START Given data

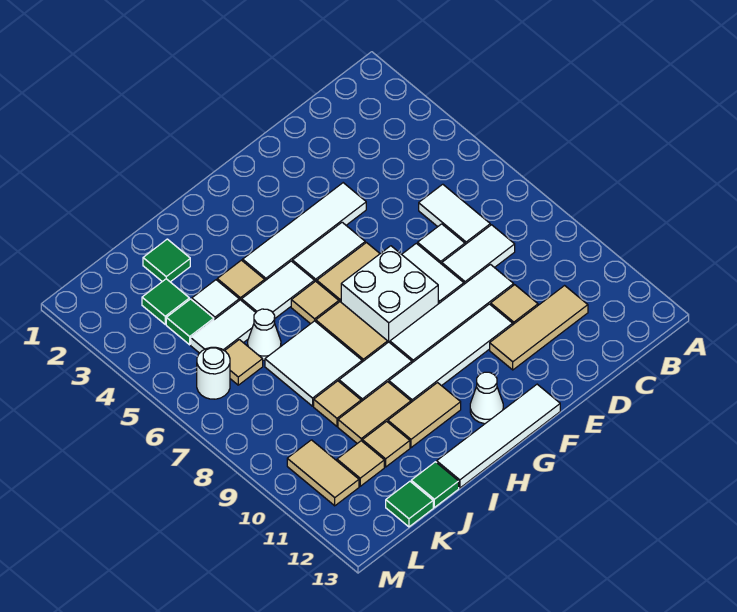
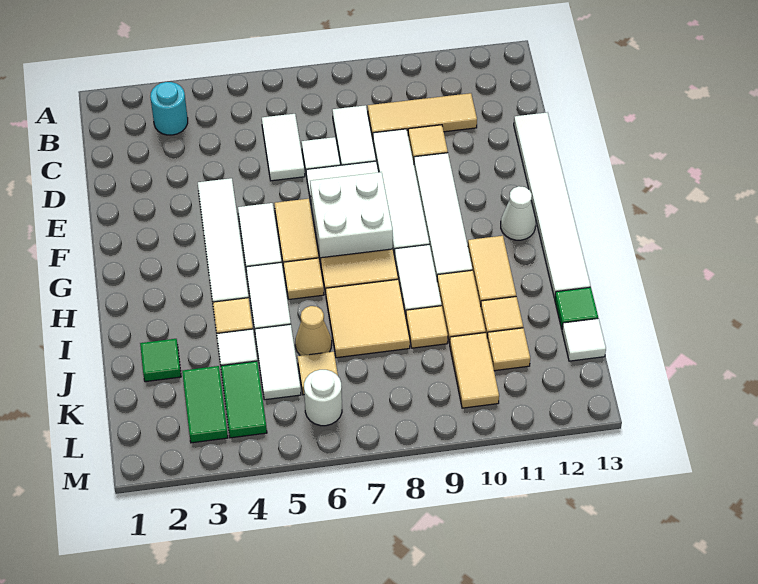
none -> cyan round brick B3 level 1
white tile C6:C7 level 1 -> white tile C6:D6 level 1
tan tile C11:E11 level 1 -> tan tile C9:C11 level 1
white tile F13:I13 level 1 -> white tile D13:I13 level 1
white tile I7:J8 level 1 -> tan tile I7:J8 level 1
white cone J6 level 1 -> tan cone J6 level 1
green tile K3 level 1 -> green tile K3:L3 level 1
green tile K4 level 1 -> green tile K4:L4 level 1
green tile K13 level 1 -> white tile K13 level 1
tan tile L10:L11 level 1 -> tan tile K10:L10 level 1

END Given data

An exact copy of every record above is needed, with all pictures left out.

none -> cyan round brick B3 level 1
white tile C6:C7 level 1 -> white tile C6:D6 level 1
tan tile C11:E11 level 1 -> tan tile C9:C11 level 1
white tile F13:I13 level 1 -> white tile D13:I13 level 1
white tile I7:J8 level 1 -> tan tile I7:J8 level 1
white cone J6 level 1 -> tan cone J6 level 1
green tile K3 level 1 -> green tile K3:L3 level 1
green tile K4 level 1 -> green tile K4:L4 level 1
green tile K13 level 1 -> white tile K13 level 1
tan tile L10:L11 level 1 -> tan tile K10:L10 level 1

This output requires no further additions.